- **Action item**
A bare number is the expected answer: the count of lines in the records that contain the word "bookcase".

- **Records for the task**
___

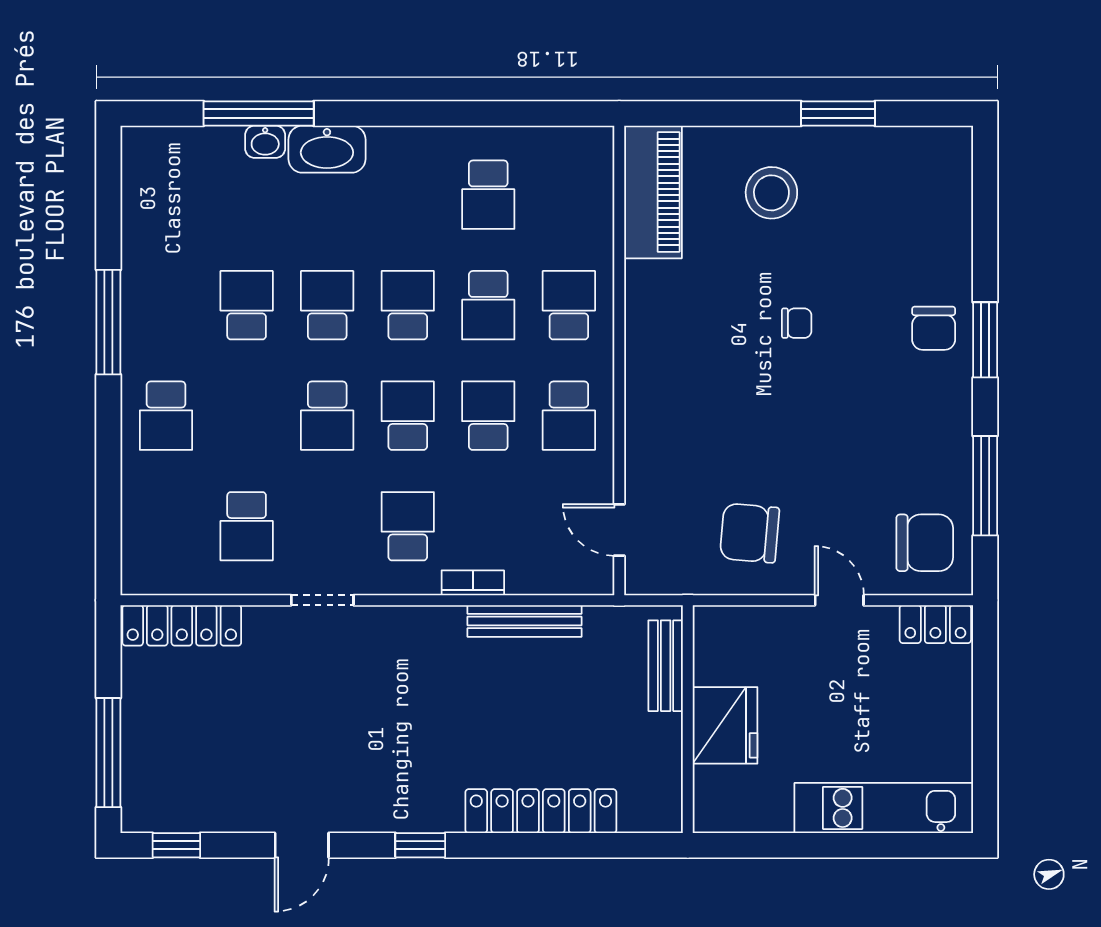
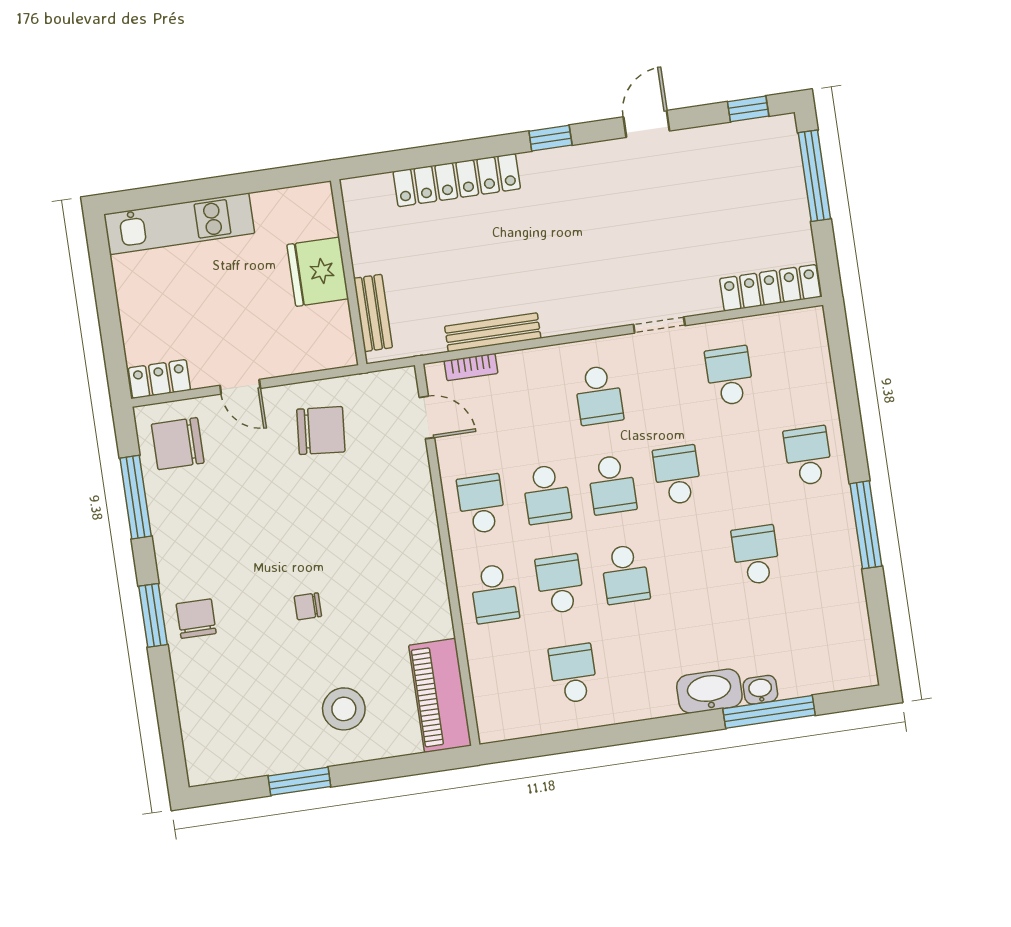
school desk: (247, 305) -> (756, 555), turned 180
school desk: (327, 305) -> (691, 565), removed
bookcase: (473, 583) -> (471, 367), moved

___

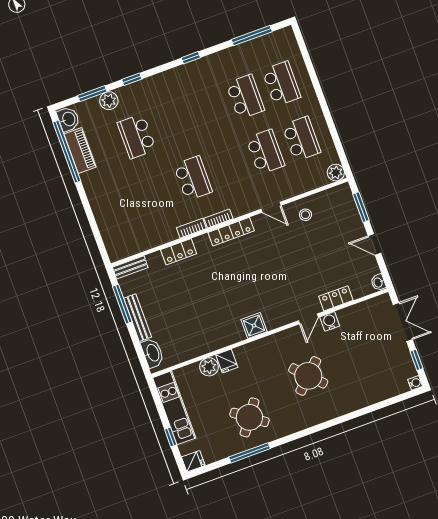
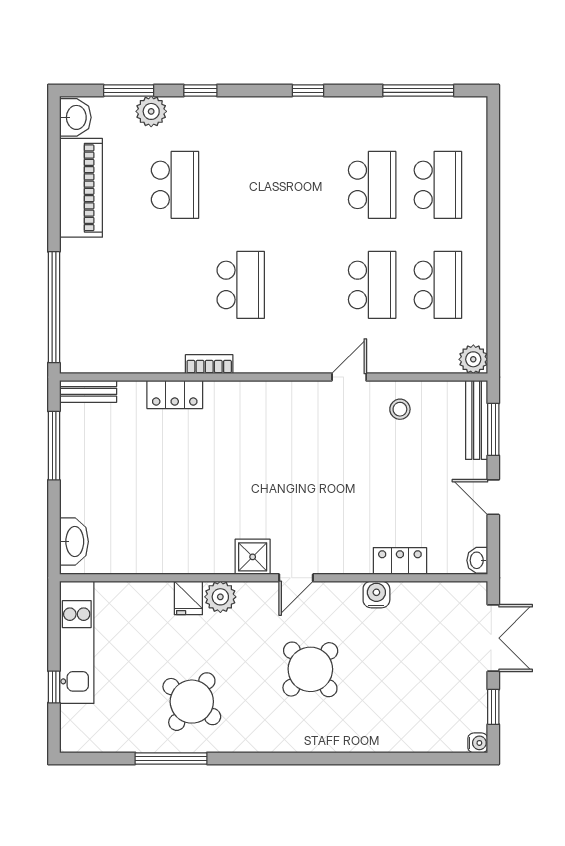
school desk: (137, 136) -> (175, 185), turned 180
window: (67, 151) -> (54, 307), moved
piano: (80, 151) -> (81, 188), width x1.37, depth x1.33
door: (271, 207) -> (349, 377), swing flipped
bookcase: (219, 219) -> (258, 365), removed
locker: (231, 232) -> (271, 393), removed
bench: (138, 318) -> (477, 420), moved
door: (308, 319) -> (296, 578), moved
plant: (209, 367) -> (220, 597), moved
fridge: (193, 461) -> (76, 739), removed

___

- **Exercise solution**
2